Exercise description: The data should be transcribed in its entirety, word for word.

============

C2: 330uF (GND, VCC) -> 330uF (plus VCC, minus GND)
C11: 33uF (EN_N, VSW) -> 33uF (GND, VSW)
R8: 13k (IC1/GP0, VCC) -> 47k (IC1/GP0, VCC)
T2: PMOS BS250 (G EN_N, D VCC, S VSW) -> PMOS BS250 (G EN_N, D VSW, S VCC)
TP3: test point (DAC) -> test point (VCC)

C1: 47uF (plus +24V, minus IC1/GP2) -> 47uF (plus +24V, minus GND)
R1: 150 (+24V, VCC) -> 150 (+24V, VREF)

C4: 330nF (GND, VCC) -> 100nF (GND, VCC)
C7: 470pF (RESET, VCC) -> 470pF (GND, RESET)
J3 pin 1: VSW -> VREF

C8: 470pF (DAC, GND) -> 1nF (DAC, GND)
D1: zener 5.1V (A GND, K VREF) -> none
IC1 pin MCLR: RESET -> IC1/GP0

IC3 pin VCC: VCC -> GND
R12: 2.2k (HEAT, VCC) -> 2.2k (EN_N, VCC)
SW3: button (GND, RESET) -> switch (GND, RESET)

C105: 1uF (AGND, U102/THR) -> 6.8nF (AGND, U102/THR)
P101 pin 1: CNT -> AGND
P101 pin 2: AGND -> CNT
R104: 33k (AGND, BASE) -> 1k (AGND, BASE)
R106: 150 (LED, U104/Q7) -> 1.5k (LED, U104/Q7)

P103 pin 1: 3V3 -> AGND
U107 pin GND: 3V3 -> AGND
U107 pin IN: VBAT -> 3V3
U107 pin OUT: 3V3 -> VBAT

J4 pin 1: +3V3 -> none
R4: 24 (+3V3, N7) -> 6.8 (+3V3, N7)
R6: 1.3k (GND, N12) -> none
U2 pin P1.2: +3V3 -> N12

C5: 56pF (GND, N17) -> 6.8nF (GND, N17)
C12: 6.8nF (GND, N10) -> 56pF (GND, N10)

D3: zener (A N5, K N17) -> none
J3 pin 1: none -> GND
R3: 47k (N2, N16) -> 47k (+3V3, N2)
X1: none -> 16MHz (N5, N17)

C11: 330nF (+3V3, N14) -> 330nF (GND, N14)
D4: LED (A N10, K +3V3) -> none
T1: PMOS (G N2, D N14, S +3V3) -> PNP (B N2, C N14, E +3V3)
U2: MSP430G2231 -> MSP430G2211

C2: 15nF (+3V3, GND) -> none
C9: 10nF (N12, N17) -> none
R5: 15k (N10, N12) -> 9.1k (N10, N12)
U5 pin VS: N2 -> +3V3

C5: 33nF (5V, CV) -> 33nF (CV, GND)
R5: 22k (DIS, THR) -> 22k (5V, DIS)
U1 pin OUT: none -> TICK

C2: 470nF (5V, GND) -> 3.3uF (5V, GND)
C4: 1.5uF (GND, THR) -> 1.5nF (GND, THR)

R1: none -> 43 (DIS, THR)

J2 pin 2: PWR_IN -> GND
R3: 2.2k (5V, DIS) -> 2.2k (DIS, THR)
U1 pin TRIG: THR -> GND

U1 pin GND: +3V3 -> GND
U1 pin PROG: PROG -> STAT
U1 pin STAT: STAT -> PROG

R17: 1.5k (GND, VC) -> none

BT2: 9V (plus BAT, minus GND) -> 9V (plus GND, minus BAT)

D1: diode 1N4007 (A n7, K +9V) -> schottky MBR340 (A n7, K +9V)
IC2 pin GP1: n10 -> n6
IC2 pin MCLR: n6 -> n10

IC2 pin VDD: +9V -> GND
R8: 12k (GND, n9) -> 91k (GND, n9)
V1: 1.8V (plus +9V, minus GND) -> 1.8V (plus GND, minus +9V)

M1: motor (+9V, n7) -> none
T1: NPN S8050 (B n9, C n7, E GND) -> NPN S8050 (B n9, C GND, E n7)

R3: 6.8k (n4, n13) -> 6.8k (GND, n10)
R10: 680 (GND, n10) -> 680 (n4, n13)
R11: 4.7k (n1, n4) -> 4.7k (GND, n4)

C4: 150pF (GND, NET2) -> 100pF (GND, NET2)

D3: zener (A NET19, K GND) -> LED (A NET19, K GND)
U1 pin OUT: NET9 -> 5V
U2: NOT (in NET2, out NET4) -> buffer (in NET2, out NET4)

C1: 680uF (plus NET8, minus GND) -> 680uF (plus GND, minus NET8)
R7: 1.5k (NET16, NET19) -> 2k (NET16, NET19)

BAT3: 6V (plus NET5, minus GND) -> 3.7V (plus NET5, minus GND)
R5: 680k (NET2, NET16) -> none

============

Response area:
C2: 330uF (GND, VCC) -> 330uF (plus VCC, minus GND)
C11: 33uF (EN_N, VSW) -> 33uF (GND, VSW)
R8: 13k (IC1/GP0, VCC) -> 47k (IC1/GP0, VCC)
T2: PMOS BS250 (G EN_N, D VCC, S VSW) -> PMOS BS250 (G EN_N, D VSW, S VCC)
TP3: test point (DAC) -> test point (VCC)

C1: 47uF (plus +24V, minus IC1/GP2) -> 47uF (plus +24V, minus GND)
R1: 150 (+24V, VCC) -> 150 (+24V, VREF)

C4: 330nF (GND, VCC) -> 100nF (GND, VCC)
C7: 470pF (RESET, VCC) -> 470pF (GND, RESET)
J3 pin 1: VSW -> VREF

C8: 470pF (DAC, GND) -> 1nF (DAC, GND)
D1: zener 5.1V (A GND, K VREF) -> none
IC1 pin MCLR: RESET -> IC1/GP0

IC3 pin VCC: VCC -> GND
R12: 2.2k (HEAT, VCC) -> 2.2k (EN_N, VCC)
SW3: button (GND, RESET) -> switch (GND, RESET)

C105: 1uF (AGND, U102/THR) -> 6.8nF (AGND, U102/THR)
P101 pin 1: CNT -> AGND
P101 pin 2: AGND -> CNT
R104: 33k (AGND, BASE) -> 1k (AGND, BASE)
R106: 150 (LED, U104/Q7) -> 1.5k (LED, U104/Q7)

P103 pin 1: 3V3 -> AGND
U107 pin GND: 3V3 -> AGND
U107 pin IN: VBAT -> 3V3
U107 pin OUT: 3V3 -> VBAT

J4 pin 1: +3V3 -> none
R4: 24 (+3V3, N7) -> 6.8 (+3V3, N7)
R6: 1.3k (GND, N12) -> none
U2 pin P1.2: +3V3 -> N12

C5: 56pF (GND, N17) -> 6.8nF (GND, N17)
C12: 6.8nF (GND, N10) -> 56pF (GND, N10)

D3: zener (A N5, K N17) -> none
J3 pin 1: none -> GND
R3: 47k (N2, N16) -> 47k (+3V3, N2)
X1: none -> 16MHz (N5, N17)

C11: 330nF (+3V3, N14) -> 330nF (GND, N14)
D4: LED (A N10, K +3V3) -> none
T1: PMOS (G N2, D N14, S +3V3) -> PNP (B N2, C N14, E +3V3)
U2: MSP430G2231 -> MSP430G2211

C2: 15nF (+3V3, GND) -> none
C9: 10nF (N12, N17) -> none
R5: 15k (N10, N12) -> 9.1k (N10, N12)
U5 pin VS: N2 -> +3V3

C5: 33nF (5V, CV) -> 33nF (CV, GND)
R5: 22k (DIS, THR) -> 22k (5V, DIS)
U1 pin OUT: none -> TICK

C2: 470nF (5V, GND) -> 3.3uF (5V, GND)
C4: 1.5uF (GND, THR) -> 1.5nF (GND, THR)

R1: none -> 43 (DIS, THR)

J2 pin 2: PWR_IN -> GND
R3: 2.2k (5V, DIS) -> 2.2k (DIS, THR)
U1 pin TRIG: THR -> GND

U1 pin GND: +3V3 -> GND
U1 pin PROG: PROG -> STAT
U1 pin STAT: STAT -> PROG

R17: 1.5k (GND, VC) -> none

BT2: 9V (plus BAT, minus GND) -> 9V (plus GND, minus BAT)

D1: diode 1N4007 (A n7, K +9V) -> schottky MBR340 (A n7, K +9V)
IC2 pin GP1: n10 -> n6
IC2 pin MCLR: n6 -> n10

IC2 pin VDD: +9V -> GND
R8: 12k (GND, n9) -> 91k (GND, n9)
V1: 1.8V (plus +9V, minus GND) -> 1.8V (plus GND, minus +9V)

M1: motor (+9V, n7) -> none
T1: NPN S8050 (B n9, C n7, E GND) -> NPN S8050 (B n9, C GND, E n7)

R3: 6.8k (n4, n13) -> 6.8k (GND, n10)
R10: 680 (GND, n10) -> 680 (n4, n13)
R11: 4.7k (n1, n4) -> 4.7k (GND, n4)

C4: 150pF (GND, NET2) -> 100pF (GND, NET2)

D3: zener (A NET19, K GND) -> LED (A NET19, K GND)
U1 pin OUT: NET9 -> 5V
U2: NOT (in NET2, out NET4) -> buffer (in NET2, out NET4)

C1: 680uF (plus NET8, minus GND) -> 680uF (plus GND, minus NET8)
R7: 1.5k (NET16, NET19) -> 2k (NET16, NET19)

BAT3: 6V (plus NET5, minus GND) -> 3.7V (plus NET5, minus GND)
R5: 680k (NET2, NET16) -> none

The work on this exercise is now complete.